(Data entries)
┌──

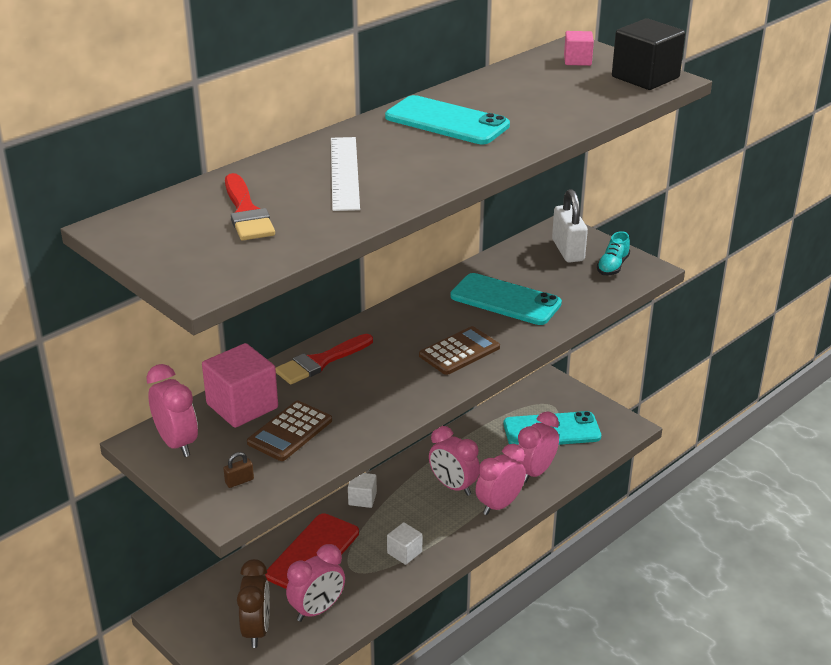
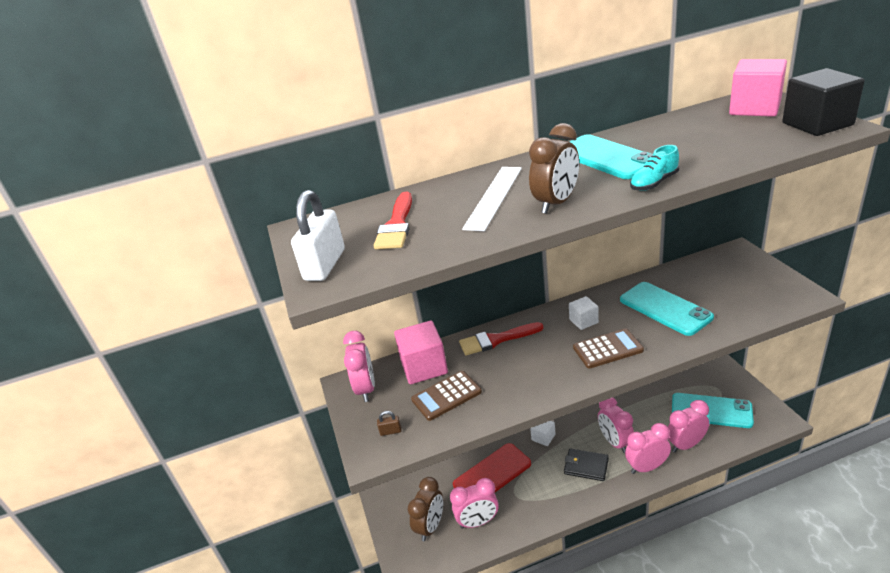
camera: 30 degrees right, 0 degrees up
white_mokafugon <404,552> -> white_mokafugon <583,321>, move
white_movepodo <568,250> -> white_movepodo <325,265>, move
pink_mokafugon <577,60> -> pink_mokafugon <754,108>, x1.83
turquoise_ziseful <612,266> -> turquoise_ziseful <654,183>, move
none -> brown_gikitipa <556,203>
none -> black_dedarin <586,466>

└──

• [WORK INSTRUCTION]:
Please transcribe the lines from the one containing "white_movepodo <568,250> ->" through the last line of the records. Include both ends and nothing else.

• [ANSWER FOR THE TASK]:
white_movepodo <568,250> -> white_movepodo <325,265>, move
pink_mokafugon <577,60> -> pink_mokafugon <754,108>, x1.83
turquoise_ziseful <612,266> -> turquoise_ziseful <654,183>, move
none -> brown_gikitipa <556,203>
none -> black_dedarin <586,466>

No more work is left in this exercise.